*Short problem*
Pick out each line of the items below that contains the word "resolution", and copy those lines.

A data block
**********

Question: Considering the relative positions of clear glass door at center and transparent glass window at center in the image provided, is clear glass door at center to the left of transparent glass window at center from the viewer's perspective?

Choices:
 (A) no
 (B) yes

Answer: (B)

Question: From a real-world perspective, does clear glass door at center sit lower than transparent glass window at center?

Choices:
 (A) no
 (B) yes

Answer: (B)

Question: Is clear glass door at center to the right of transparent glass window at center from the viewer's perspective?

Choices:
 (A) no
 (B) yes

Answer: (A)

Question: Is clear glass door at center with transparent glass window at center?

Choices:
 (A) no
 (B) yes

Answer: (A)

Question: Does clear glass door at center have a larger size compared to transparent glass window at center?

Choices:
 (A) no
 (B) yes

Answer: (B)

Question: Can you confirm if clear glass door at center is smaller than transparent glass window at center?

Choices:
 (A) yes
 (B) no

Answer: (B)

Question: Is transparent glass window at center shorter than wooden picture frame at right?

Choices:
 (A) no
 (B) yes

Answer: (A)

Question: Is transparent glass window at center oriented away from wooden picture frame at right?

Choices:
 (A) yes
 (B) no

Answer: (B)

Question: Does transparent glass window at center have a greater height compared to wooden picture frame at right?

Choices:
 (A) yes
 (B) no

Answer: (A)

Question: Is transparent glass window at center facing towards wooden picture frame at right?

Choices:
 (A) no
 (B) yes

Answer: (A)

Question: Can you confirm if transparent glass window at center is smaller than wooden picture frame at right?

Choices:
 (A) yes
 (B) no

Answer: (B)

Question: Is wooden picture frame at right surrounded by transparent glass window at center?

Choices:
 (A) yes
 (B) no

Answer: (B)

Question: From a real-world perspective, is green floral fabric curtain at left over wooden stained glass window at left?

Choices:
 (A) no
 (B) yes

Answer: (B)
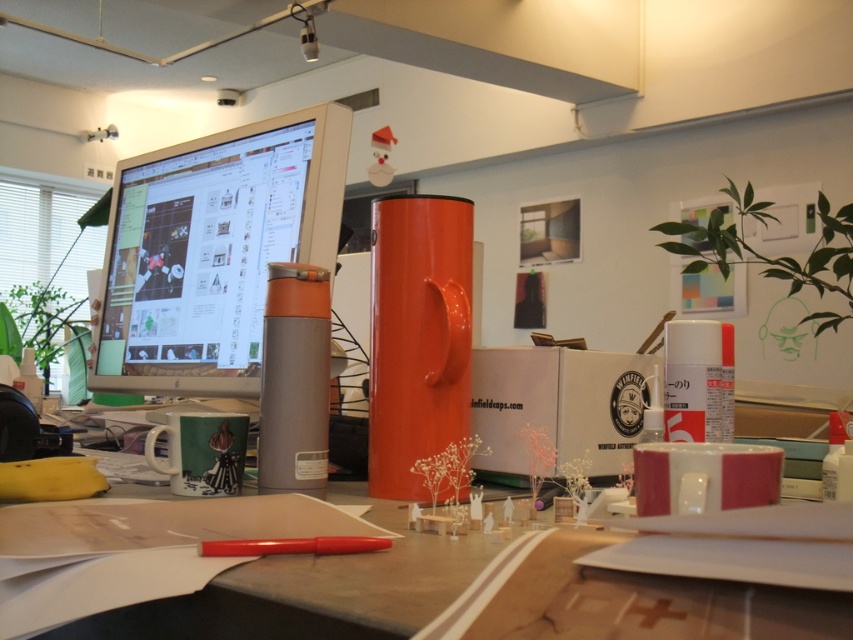
Question: From the image, what is the correct spatial relationship of satin silver monitor at upper left in relation to matte plastic desk at center?

Choices:
 (A) right
 (B) left

Answer: (B)

Question: Can you confirm if satin silver monitor at upper left is positioned to the left of matte plastic desk at center?

Choices:
 (A) no
 (B) yes

Answer: (B)

Question: Is satin silver monitor at upper left to the left of matte plastic desk at center from the viewer's perspective?

Choices:
 (A) yes
 (B) no

Answer: (A)

Question: Which object appears farthest from the camera in this image?

Choices:
 (A) satin silver monitor at upper left
 (B) matte plastic desk at center

Answer: (A)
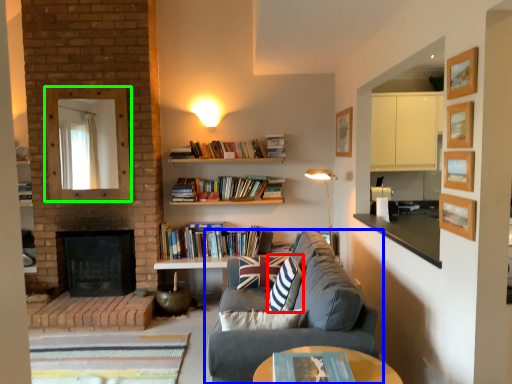
Question: Which is farther away from throw pillow (highlighted by a red box)? studio couch (highlighted by a blue box) or mirror (highlighted by a green box)?

Choices:
 (A) studio couch
 (B) mirror

Answer: (B)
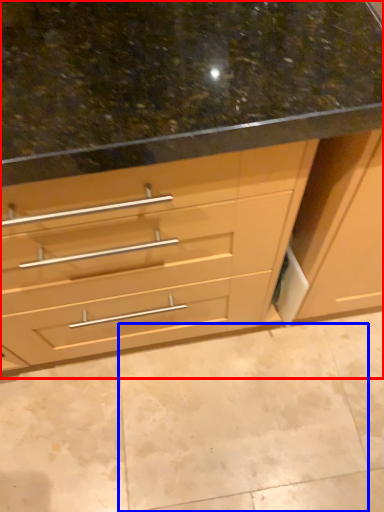
Question: Among these objects, which one is nearest to the camera, cabinetry (highlighted by a red box) or granite (highlighted by a blue box)?

Choices:
 (A) cabinetry
 (B) granite

Answer: (A)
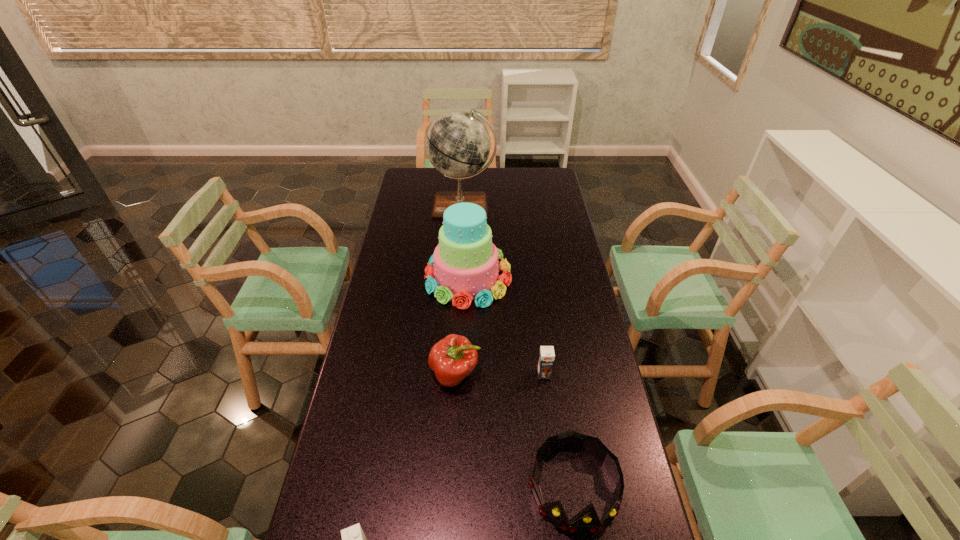
This screenshot has width=960, height=540. I want to click on vacant region located 0.290m on the front label of the farther chocolate milk, so click(558, 475).

This screenshot has height=540, width=960. Find the location of `object present at the far edge`. object present at the far edge is located at coordinates (458, 144).

Locate an element on the screen. The width and height of the screenshot is (960, 540). object that is at the left edge is located at coordinates (458, 144).

Where is `object at the right edge`? The image size is (960, 540). object at the right edge is located at coordinates (587, 520).

At what (x,y) coordinates should I click in order to perform the action: click on object located at the far left corner. Please return your answer as a coordinate pair (x, y). Looking at the image, I should click on (458, 144).

Where is `free space at the far edge of the desktop`? Image resolution: width=960 pixels, height=540 pixels. free space at the far edge of the desktop is located at coordinates (457, 183).

Image resolution: width=960 pixels, height=540 pixels. In the image, there is a desktop. Identify the location of vacant area at the left edge. pos(336,518).

The width and height of the screenshot is (960, 540). I want to click on free space at the right edge, so (x=575, y=417).

Locate an element on the screen. vacant space at the far right corner of the desktop is located at coordinates (539, 176).

Where is `vacant space in between the tiara and the tallest object`? vacant space in between the tiara and the tallest object is located at coordinates (518, 347).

**********

*Solution to this problem*
Where is `free space at the far edge of the desktop`? Image resolution: width=960 pixels, height=540 pixels. free space at the far edge of the desktop is located at coordinates (457, 183).
Image resolution: width=960 pixels, height=540 pixels. In the image, there is a desktop. Identify the location of vacant area at the left edge. pos(336,518).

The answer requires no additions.